Return every line in the listing below that contains the string "treble".

************

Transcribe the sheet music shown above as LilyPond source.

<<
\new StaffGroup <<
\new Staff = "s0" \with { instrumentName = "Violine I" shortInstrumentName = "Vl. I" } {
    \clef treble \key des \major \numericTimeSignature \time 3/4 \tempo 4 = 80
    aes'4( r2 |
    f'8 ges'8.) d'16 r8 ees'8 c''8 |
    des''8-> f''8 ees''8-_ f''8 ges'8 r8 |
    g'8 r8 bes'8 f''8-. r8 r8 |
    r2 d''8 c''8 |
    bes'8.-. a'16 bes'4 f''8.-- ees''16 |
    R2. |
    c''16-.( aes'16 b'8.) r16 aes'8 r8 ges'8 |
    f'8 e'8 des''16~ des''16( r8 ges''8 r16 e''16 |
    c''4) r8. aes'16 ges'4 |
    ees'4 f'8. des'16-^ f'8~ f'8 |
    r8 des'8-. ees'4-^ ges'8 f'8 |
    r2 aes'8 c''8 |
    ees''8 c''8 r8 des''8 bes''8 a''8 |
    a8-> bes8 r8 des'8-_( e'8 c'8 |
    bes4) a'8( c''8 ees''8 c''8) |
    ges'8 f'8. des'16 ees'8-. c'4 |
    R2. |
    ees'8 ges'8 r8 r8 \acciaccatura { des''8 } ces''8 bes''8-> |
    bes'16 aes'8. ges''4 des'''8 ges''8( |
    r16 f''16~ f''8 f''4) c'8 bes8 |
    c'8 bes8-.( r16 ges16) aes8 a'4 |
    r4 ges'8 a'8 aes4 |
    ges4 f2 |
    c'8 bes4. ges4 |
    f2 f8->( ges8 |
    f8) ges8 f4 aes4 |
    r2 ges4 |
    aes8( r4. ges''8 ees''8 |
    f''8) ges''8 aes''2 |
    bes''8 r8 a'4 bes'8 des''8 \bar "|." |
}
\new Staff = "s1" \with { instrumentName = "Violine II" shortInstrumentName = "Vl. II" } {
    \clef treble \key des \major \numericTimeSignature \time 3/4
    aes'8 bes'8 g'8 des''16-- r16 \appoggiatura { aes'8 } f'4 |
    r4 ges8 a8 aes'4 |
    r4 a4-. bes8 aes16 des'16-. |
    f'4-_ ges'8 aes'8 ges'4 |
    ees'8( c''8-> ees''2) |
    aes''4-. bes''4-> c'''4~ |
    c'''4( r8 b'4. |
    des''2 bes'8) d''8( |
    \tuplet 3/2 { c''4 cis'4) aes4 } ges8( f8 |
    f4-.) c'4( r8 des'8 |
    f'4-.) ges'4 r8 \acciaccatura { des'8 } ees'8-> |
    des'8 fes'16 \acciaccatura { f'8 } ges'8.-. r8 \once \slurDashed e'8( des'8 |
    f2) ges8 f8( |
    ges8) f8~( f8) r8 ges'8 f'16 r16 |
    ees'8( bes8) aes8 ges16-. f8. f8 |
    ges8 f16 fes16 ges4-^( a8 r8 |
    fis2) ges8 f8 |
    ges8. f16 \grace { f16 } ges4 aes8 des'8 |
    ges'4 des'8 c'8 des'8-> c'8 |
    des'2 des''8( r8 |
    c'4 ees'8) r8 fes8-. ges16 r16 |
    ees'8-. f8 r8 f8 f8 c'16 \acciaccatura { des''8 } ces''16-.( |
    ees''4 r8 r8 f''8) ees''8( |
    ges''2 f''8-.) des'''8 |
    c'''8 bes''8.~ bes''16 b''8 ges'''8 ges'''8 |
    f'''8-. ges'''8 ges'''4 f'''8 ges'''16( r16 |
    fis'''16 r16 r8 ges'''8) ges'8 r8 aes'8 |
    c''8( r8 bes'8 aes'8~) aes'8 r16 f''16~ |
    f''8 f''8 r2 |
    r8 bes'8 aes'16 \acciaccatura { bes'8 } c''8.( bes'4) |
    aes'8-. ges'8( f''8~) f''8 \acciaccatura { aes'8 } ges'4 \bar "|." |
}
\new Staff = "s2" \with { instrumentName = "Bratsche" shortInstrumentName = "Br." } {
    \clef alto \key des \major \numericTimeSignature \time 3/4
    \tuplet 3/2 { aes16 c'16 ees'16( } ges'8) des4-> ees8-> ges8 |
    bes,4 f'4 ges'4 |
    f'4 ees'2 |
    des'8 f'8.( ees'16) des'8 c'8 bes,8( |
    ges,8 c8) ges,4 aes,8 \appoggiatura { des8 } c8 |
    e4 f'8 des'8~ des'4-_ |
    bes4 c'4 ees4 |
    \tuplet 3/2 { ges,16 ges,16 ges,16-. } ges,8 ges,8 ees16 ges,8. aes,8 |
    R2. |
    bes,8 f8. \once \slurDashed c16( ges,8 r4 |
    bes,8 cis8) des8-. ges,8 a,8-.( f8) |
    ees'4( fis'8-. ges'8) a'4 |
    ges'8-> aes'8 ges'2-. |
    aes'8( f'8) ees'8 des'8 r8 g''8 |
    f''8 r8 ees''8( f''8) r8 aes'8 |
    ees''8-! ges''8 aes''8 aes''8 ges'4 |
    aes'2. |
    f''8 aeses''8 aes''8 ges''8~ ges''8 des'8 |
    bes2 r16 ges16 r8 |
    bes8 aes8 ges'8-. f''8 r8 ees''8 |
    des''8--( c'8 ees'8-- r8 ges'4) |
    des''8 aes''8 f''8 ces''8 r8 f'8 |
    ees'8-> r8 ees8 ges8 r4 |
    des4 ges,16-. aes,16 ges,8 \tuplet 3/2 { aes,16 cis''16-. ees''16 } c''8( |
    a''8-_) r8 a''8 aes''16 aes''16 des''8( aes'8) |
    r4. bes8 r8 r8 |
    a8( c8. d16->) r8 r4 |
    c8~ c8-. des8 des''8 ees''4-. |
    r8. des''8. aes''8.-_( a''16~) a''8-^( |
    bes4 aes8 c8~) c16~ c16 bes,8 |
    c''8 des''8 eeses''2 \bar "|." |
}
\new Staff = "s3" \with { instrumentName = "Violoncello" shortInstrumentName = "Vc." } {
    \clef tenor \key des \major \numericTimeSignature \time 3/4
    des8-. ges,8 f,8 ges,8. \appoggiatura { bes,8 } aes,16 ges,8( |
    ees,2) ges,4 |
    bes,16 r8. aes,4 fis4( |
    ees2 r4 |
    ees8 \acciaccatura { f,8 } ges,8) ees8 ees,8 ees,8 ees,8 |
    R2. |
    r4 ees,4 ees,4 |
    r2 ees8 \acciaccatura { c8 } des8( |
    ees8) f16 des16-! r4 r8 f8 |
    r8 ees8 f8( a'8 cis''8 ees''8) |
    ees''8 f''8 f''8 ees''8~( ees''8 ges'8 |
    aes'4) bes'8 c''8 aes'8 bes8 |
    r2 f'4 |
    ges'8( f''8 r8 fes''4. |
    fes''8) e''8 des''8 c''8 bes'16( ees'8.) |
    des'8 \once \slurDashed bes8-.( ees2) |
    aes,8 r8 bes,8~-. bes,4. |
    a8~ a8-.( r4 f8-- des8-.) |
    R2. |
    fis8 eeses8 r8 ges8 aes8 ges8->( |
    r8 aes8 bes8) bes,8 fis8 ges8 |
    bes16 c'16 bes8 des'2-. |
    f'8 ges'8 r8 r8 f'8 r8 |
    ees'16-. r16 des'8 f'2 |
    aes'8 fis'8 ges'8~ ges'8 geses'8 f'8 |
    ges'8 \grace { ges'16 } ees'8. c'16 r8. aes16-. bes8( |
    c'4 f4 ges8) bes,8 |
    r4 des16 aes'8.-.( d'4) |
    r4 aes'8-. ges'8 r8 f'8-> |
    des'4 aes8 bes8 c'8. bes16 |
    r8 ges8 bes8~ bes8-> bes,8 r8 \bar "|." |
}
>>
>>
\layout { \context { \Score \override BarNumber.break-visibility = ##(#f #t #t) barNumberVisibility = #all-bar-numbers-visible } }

************

**IN RESPONSE:**
    \clef treble \key des \major \numericTimeSignature \time 3/4 \tempo 4 = 80
    \clef treble \key des \major \numericTimeSignature \time 3/4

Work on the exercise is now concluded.